Output the following data exactly.

** EXTRACTED MATERIAL follows **

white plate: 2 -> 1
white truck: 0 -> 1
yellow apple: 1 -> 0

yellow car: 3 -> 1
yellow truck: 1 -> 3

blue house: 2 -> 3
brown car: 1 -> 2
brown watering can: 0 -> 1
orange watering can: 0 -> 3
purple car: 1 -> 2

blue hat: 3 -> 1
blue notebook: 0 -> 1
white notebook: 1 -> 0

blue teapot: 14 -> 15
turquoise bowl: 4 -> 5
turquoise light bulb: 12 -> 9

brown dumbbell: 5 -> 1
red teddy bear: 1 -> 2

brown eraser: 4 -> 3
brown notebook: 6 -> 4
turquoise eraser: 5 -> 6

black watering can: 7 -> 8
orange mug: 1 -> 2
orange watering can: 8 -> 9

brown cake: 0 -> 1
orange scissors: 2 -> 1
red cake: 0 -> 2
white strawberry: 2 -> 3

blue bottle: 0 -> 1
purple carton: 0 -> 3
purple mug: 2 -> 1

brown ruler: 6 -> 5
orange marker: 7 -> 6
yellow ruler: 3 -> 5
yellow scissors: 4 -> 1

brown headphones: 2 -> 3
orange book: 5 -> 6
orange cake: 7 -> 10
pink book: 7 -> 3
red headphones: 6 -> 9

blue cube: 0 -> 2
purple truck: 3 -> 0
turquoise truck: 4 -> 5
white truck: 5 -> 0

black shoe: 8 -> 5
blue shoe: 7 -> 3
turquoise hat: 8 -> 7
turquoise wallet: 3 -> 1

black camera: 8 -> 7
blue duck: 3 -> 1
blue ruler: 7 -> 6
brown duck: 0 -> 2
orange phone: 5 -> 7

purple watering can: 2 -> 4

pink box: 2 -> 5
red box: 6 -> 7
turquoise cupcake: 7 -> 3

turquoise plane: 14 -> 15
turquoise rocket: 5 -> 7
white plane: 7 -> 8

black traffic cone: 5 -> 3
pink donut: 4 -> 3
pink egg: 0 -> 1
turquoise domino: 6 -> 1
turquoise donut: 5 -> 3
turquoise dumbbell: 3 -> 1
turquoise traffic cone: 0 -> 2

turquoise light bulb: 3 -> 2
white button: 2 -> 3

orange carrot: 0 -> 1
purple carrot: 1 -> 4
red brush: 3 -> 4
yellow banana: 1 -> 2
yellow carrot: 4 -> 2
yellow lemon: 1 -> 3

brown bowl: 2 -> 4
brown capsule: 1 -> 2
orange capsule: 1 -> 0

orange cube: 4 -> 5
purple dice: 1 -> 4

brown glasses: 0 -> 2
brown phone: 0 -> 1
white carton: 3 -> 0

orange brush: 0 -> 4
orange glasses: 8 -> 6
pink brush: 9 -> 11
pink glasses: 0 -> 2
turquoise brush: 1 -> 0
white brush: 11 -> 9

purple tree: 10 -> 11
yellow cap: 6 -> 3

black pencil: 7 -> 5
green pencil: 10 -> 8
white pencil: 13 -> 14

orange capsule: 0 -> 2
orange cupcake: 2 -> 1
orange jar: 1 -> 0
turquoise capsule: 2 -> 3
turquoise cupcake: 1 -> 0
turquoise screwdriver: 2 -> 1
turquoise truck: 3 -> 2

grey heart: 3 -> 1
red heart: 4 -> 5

** End of EXTRACTED MATERIAL **

EXERCISE SOLUTION =
white plate: 2 -> 1
white truck: 0 -> 1
yellow apple: 1 -> 0

yellow car: 3 -> 1
yellow truck: 1 -> 3

blue house: 2 -> 3
brown car: 1 -> 2
brown watering can: 0 -> 1
orange watering can: 0 -> 3
purple car: 1 -> 2

blue hat: 3 -> 1
blue notebook: 0 -> 1
white notebook: 1 -> 0

blue teapot: 14 -> 15
turquoise bowl: 4 -> 5
turquoise light bulb: 12 -> 9

brown dumbbell: 5 -> 1
red teddy bear: 1 -> 2

brown eraser: 4 -> 3
brown notebook: 6 -> 4
turquoise eraser: 5 -> 6

black watering can: 7 -> 8
orange mug: 1 -> 2
orange watering can: 8 -> 9

brown cake: 0 -> 1
orange scissors: 2 -> 1
red cake: 0 -> 2
white strawberry: 2 -> 3

blue bottle: 0 -> 1
purple carton: 0 -> 3
purple mug: 2 -> 1

brown ruler: 6 -> 5
orange marker: 7 -> 6
yellow ruler: 3 -> 5
yellow scissors: 4 -> 1

brown headphones: 2 -> 3
orange book: 5 -> 6
orange cake: 7 -> 10
pink book: 7 -> 3
red headphones: 6 -> 9

blue cube: 0 -> 2
purple truck: 3 -> 0
turquoise truck: 4 -> 5
white truck: 5 -> 0

black shoe: 8 -> 5
blue shoe: 7 -> 3
turquoise hat: 8 -> 7
turquoise wallet: 3 -> 1

black camera: 8 -> 7
blue duck: 3 -> 1
blue ruler: 7 -> 6
brown duck: 0 -> 2
orange phone: 5 -> 7

purple watering can: 2 -> 4

pink box: 2 -> 5
red box: 6 -> 7
turquoise cupcake: 7 -> 3

turquoise plane: 14 -> 15
turquoise rocket: 5 -> 7
white plane: 7 -> 8

black traffic cone: 5 -> 3
pink donut: 4 -> 3
pink egg: 0 -> 1
turquoise domino: 6 -> 1
turquoise donut: 5 -> 3
turquoise dumbbell: 3 -> 1
turquoise traffic cone: 0 -> 2

turquoise light bulb: 3 -> 2
white button: 2 -> 3

orange carrot: 0 -> 1
purple carrot: 1 -> 4
red brush: 3 -> 4
yellow banana: 1 -> 2
yellow carrot: 4 -> 2
yellow lemon: 1 -> 3

brown bowl: 2 -> 4
brown capsule: 1 -> 2
orange capsule: 1 -> 0

orange cube: 4 -> 5
purple dice: 1 -> 4

brown glasses: 0 -> 2
brown phone: 0 -> 1
white carton: 3 -> 0

orange brush: 0 -> 4
orange glasses: 8 -> 6
pink brush: 9 -> 11
pink glasses: 0 -> 2
turquoise brush: 1 -> 0
white brush: 11 -> 9

purple tree: 10 -> 11
yellow cap: 6 -> 3

black pencil: 7 -> 5
green pencil: 10 -> 8
white pencil: 13 -> 14

orange capsule: 0 -> 2
orange cupcake: 2 -> 1
orange jar: 1 -> 0
turquoise capsule: 2 -> 3
turquoise cupcake: 1 -> 0
turquoise screwdriver: 2 -> 1
turquoise truck: 3 -> 2

grey heart: 3 -> 1
red heart: 4 -> 5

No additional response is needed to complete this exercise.